DESCRIPTION OF THE TASK
Only the number is requested. Tally the lines of the data that hold the string "BUSY".
★ ★ ★ ★
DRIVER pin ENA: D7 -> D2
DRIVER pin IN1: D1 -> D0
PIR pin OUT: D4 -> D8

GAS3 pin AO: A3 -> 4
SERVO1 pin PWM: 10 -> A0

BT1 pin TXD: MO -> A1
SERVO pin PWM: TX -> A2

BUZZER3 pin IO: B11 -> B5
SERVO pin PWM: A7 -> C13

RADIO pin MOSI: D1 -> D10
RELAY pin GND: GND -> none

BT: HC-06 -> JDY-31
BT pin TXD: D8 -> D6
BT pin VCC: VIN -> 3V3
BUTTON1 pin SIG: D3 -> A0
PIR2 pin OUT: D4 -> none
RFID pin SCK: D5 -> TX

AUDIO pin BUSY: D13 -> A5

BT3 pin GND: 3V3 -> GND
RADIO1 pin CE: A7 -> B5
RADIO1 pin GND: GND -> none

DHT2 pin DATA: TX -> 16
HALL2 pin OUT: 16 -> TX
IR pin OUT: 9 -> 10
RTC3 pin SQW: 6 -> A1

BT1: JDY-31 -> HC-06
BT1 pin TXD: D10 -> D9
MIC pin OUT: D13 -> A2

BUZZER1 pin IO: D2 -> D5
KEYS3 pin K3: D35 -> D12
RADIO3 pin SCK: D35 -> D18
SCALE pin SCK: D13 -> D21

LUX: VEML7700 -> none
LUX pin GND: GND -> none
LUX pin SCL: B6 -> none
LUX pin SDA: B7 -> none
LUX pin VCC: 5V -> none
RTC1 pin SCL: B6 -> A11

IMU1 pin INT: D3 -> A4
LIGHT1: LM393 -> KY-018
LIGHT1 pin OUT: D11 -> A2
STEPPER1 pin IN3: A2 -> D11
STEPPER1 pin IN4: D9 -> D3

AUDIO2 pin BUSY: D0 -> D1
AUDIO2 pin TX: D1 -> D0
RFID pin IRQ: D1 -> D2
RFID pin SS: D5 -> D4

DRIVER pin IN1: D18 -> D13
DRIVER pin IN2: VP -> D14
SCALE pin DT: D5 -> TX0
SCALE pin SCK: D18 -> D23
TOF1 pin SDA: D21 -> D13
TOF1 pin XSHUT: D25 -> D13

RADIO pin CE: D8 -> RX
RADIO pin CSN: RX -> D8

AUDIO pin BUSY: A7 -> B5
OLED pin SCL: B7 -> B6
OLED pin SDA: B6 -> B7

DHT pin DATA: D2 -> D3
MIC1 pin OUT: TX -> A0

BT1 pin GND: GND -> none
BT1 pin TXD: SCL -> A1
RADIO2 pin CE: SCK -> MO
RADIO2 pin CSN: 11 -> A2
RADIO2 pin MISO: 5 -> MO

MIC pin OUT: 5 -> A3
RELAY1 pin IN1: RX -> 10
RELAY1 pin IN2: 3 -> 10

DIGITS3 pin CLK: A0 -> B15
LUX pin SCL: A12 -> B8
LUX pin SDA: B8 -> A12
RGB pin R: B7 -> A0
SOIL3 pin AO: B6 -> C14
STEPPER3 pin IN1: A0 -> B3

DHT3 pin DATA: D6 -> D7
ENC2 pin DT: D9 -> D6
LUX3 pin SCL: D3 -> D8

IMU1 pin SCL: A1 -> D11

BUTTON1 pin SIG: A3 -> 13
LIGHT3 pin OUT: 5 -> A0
★ ★ ★ ★
RESULT BELOW
3